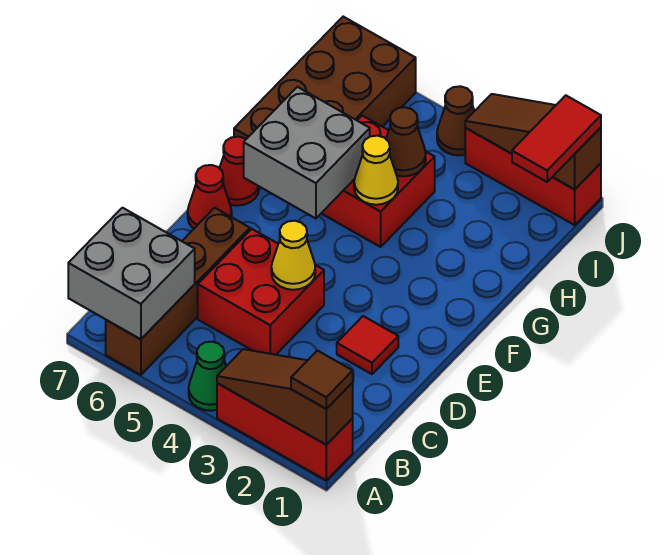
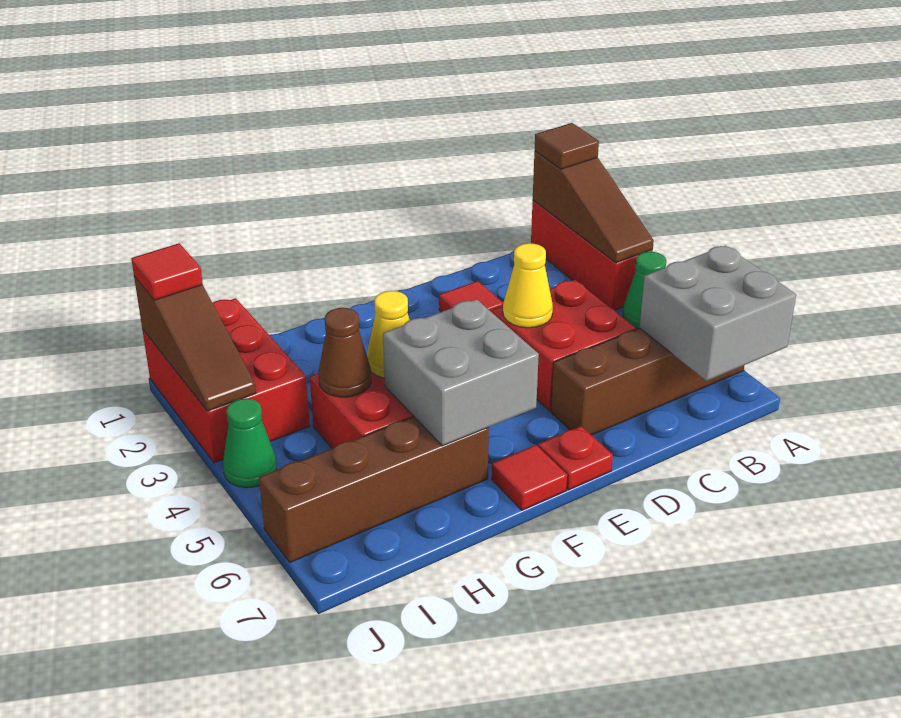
red cone E7 level 1 -> red plate E7 level 1
red cone F7 level 1 -> red tile F7 level 1
brown brick G6:J7 level 1 -> brown brick G6:J6 level 1
red tile I1:J1 level 3 -> red tile J1 level 3
red brick J1:J3 level 1 -> red brick I1:J3 level 1
brown cone J4 level 1 -> green cone J4 level 1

**PROBLEM DETAILS:** Report how many lines in this data include the string "tile", and nothing else.

**ANSWER BELOW:** 2